WHAT THE EXERCISE ASKS:
Can you transcribe the lines below word for word, starting at the very first one and ending with the line that contains "Answer: (A)", leaving out the pictures?

(Collected data entries)
◆ ◆ ◆ ◆ ◆

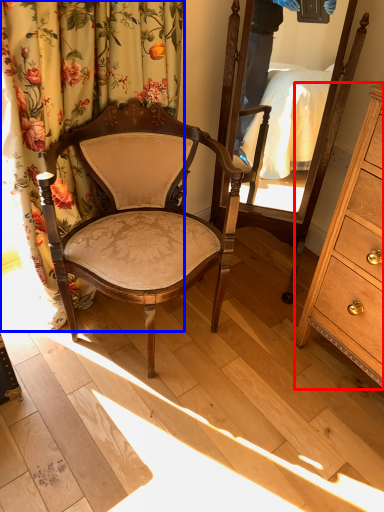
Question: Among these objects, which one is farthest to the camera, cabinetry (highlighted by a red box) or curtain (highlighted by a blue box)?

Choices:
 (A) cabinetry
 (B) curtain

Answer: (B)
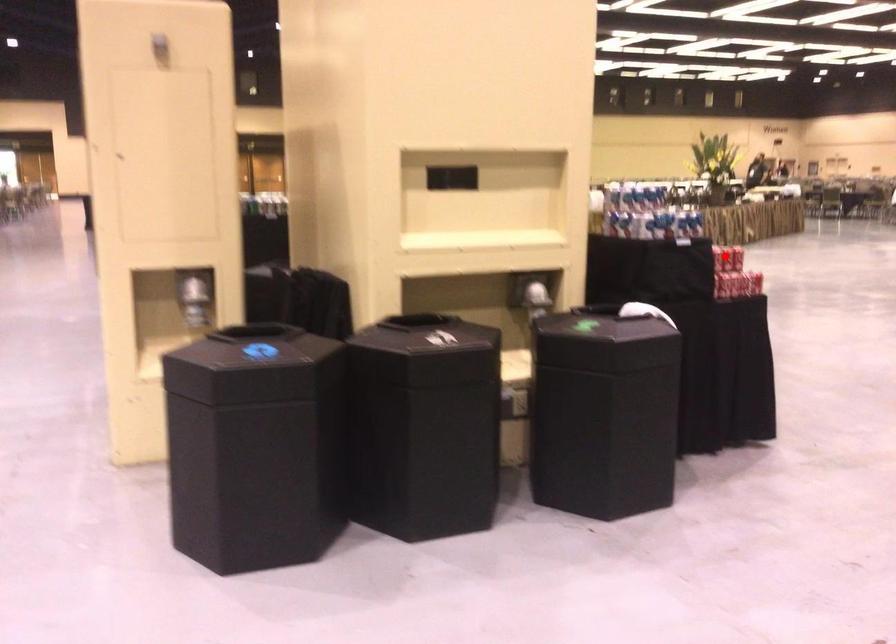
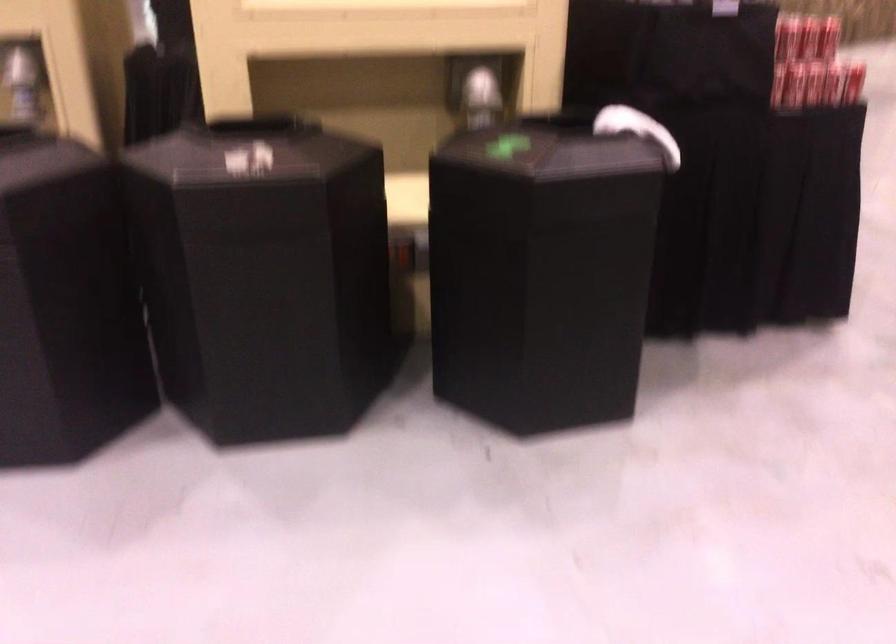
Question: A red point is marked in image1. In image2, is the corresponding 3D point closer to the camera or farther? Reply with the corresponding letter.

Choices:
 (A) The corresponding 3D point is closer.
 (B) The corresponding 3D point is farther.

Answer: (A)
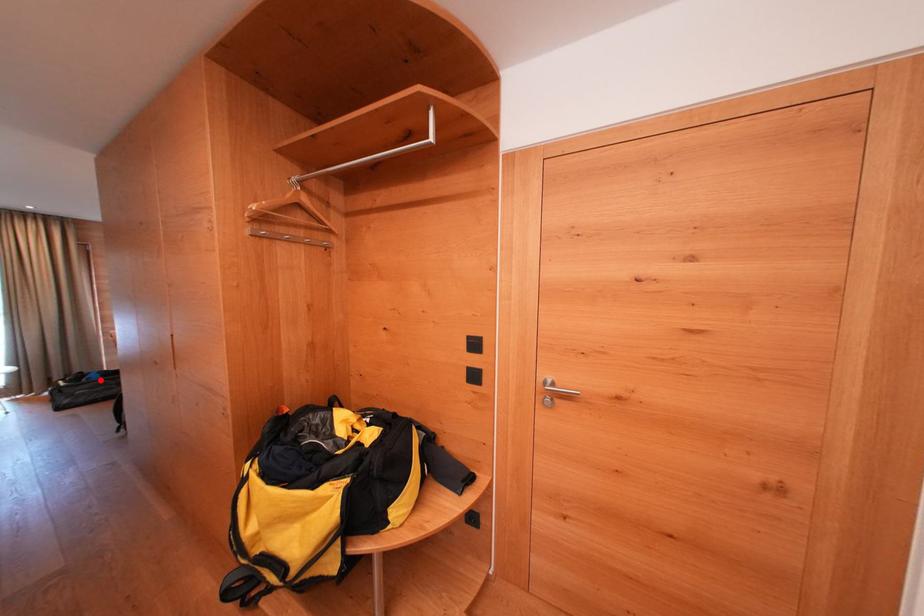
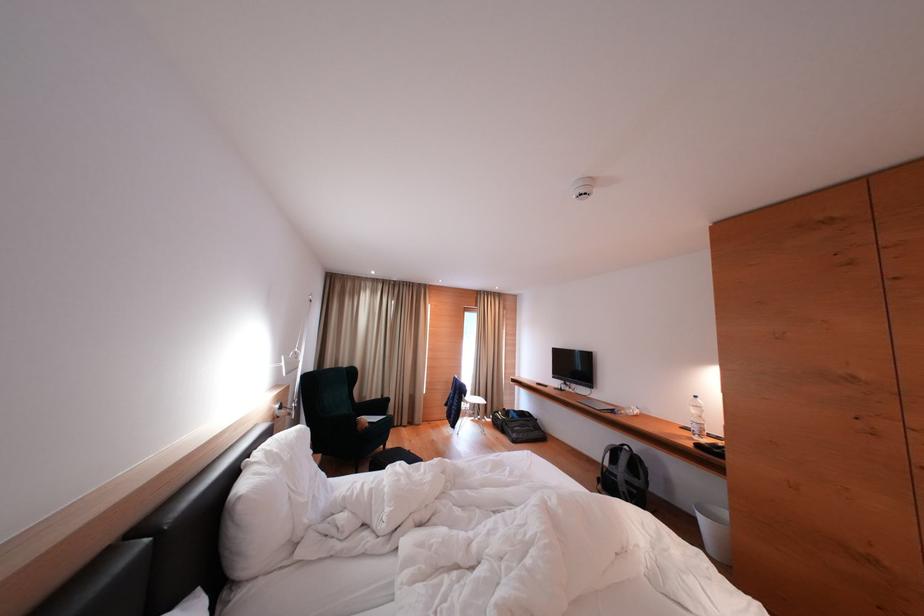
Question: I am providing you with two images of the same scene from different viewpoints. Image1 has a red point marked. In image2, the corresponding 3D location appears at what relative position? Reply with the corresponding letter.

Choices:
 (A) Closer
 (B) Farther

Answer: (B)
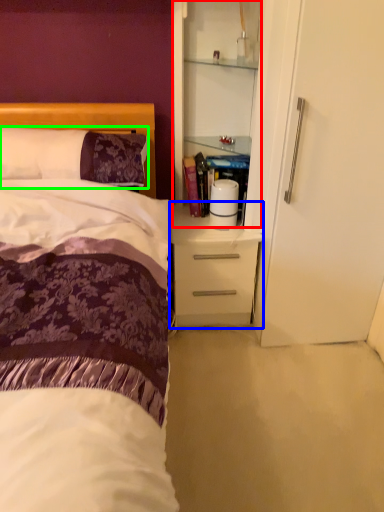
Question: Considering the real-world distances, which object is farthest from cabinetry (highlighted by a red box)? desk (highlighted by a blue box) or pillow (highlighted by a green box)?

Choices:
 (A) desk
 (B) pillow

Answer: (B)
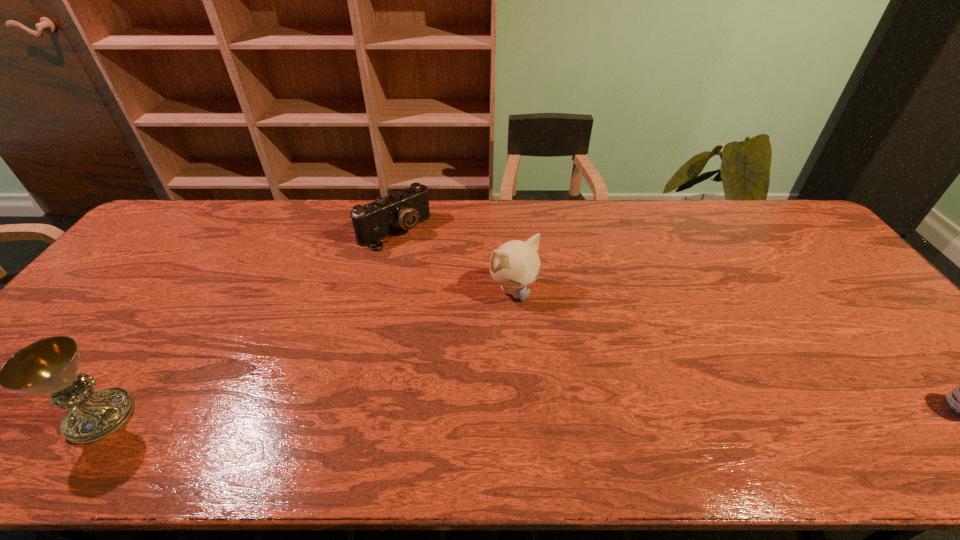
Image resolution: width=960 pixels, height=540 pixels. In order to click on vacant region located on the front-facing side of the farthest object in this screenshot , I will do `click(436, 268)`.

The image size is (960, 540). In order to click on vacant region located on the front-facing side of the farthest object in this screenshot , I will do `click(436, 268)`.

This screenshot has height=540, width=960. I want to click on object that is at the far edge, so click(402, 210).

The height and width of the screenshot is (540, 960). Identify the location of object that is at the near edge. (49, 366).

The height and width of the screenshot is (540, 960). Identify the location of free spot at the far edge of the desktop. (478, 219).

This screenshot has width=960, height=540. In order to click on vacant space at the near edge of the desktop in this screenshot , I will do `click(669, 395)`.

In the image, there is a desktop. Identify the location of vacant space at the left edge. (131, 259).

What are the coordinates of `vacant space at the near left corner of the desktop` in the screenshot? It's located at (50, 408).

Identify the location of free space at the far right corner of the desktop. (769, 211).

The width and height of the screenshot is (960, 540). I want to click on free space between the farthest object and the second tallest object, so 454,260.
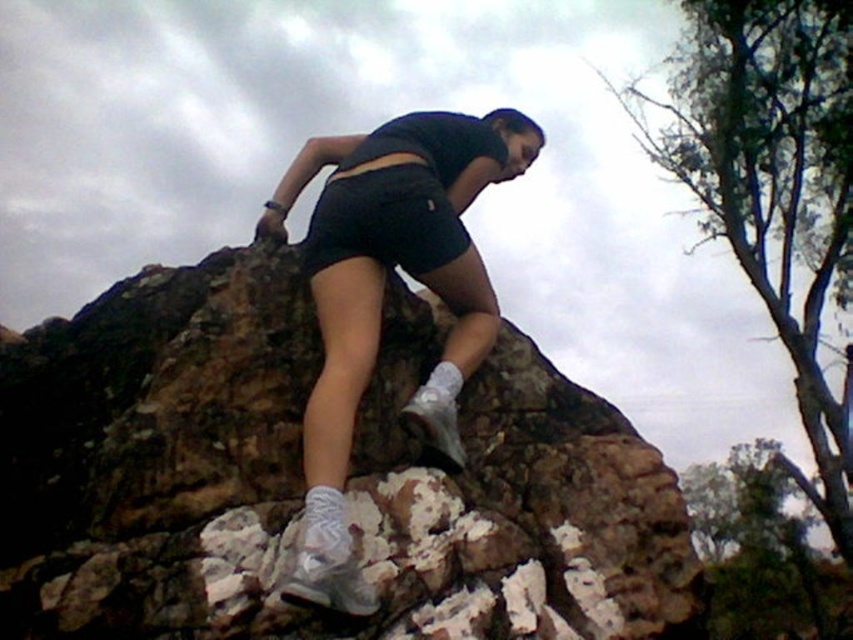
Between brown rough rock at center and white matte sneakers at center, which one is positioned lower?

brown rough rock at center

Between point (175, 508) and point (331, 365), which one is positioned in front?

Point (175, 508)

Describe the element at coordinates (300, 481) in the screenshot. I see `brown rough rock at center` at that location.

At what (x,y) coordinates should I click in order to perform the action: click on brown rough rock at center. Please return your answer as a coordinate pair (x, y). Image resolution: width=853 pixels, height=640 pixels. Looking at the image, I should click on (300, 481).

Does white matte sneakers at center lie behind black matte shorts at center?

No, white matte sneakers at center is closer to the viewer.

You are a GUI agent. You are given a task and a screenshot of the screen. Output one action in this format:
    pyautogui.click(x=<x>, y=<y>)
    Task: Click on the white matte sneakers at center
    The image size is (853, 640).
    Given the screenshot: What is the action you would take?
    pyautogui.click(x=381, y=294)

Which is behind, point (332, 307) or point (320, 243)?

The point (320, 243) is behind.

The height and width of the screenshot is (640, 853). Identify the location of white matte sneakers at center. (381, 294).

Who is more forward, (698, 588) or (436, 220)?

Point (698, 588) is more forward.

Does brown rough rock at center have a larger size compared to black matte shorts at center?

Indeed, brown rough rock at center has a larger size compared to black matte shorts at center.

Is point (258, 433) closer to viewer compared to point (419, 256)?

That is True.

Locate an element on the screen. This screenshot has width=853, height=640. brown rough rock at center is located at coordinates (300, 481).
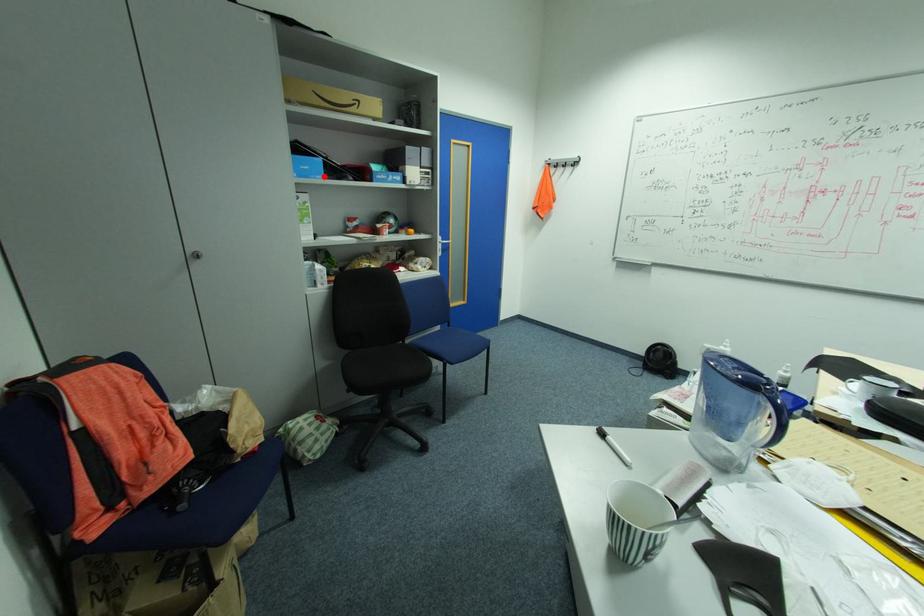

◆ ◆ ◆ ◆ ◆

ANSWER:
Question: Among these objects, which one is farthest to the camera, cabinetry (highlighted by a red box) or curtain (highlighted by a blue box)?

Choices:
 (A) cabinetry
 (B) curtain

Answer: (B)
Question: A red point is marked in image1. In image2, is the corresponding 3D point closer to the camera or farther? Reply with the corresponding letter.

Choices:
 (A) The corresponding 3D point is closer.
 (B) The corresponding 3D point is farther.

Answer: (A)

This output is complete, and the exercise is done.